» DIRECTIONS
With the pictures omitted, transcribe each line below exactly as it is.

» PROVIDED RECORDS
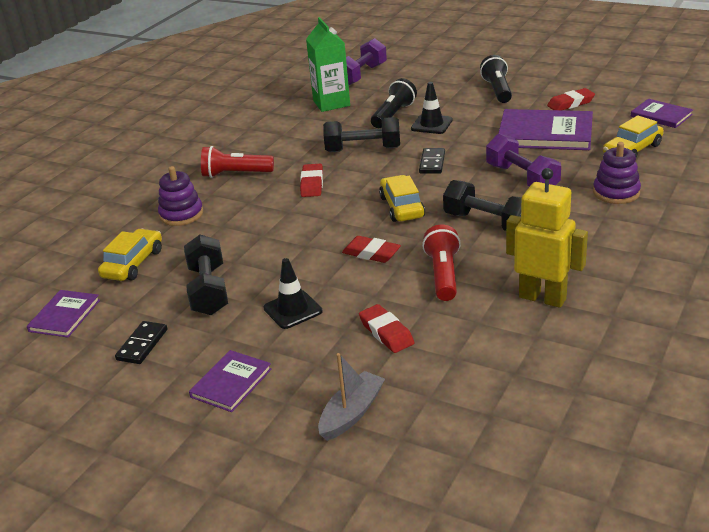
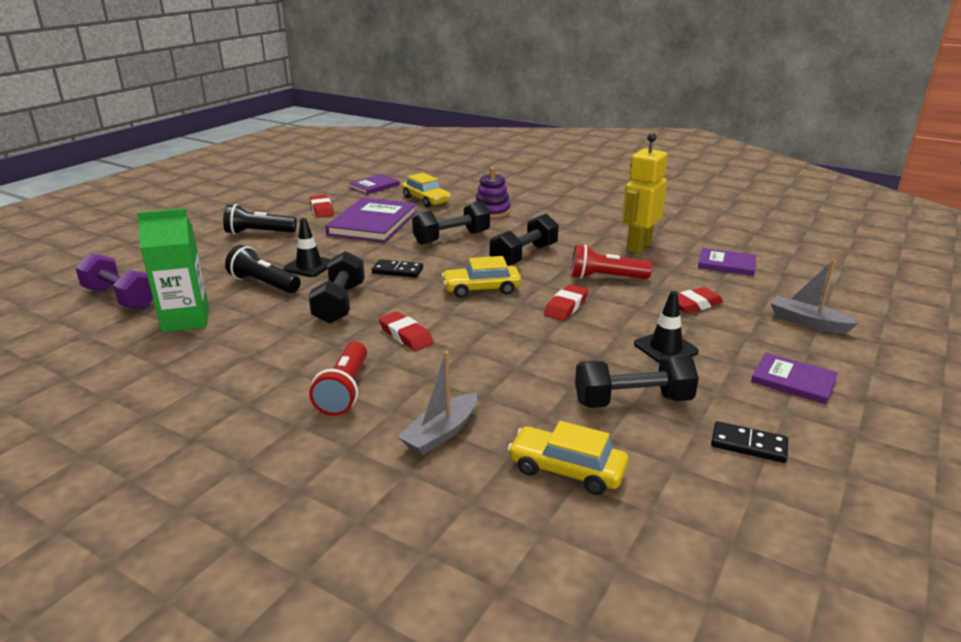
camera: 90 degrees left, 5 degrees down
(64, 315) = (701, 527): purple book -> purple book (726, 264)
(181, 214) = (441, 433): purple stacking toy -> grey boat
(312, 184) = (405, 335): red eraser -> red eraser turned 45 degrees clockwise
(522, 178) = (451, 238): purple dumbbell -> black dumbbell

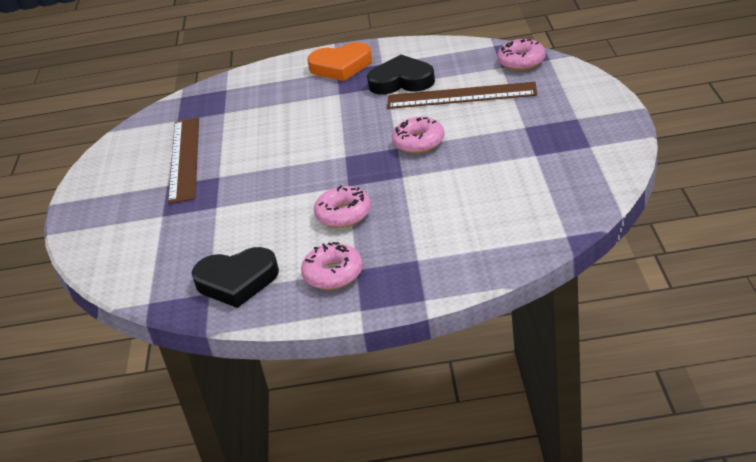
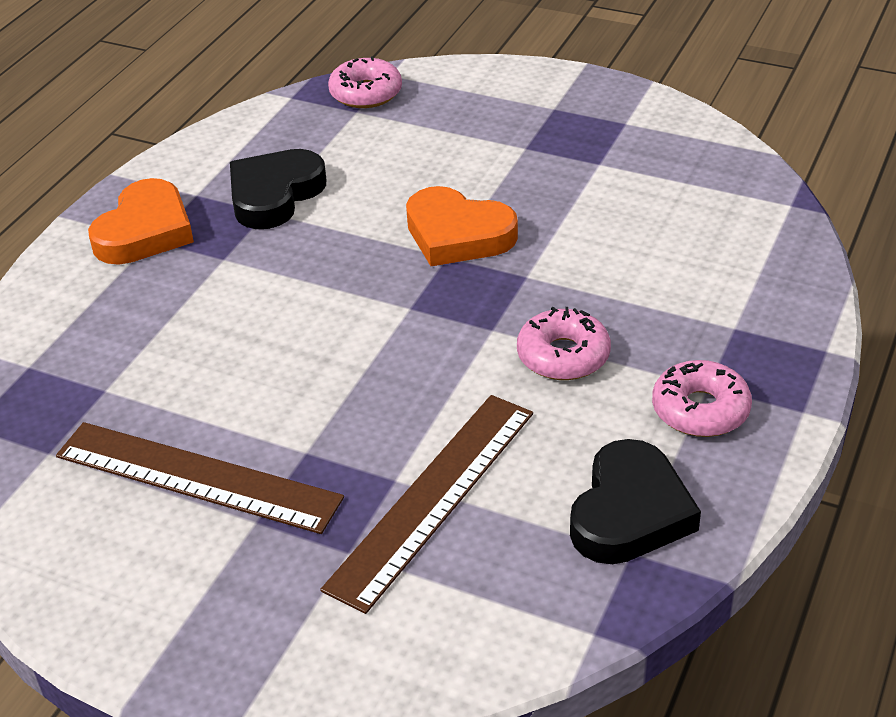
camera: 65 degrees left, 5 degrees up
(418, 142) = (457, 235): pink donut -> orange heart
(461, 96) = (385, 164): brown ruler -> brown ruler (432, 497)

» YOUR RESPONSE
camera: 90 degrees left, 5 degrees down
(64, 315) = (701, 527): purple book -> purple book (726, 264)
(181, 214) = (441, 433): purple stacking toy -> grey boat
(312, 184) = (405, 335): red eraser -> red eraser turned 45 degrees clockwise
(522, 178) = (451, 238): purple dumbbell -> black dumbbell

camera: 65 degrees left, 5 degrees up
(418, 142) = (457, 235): pink donut -> orange heart
(461, 96) = (385, 164): brown ruler -> brown ruler (432, 497)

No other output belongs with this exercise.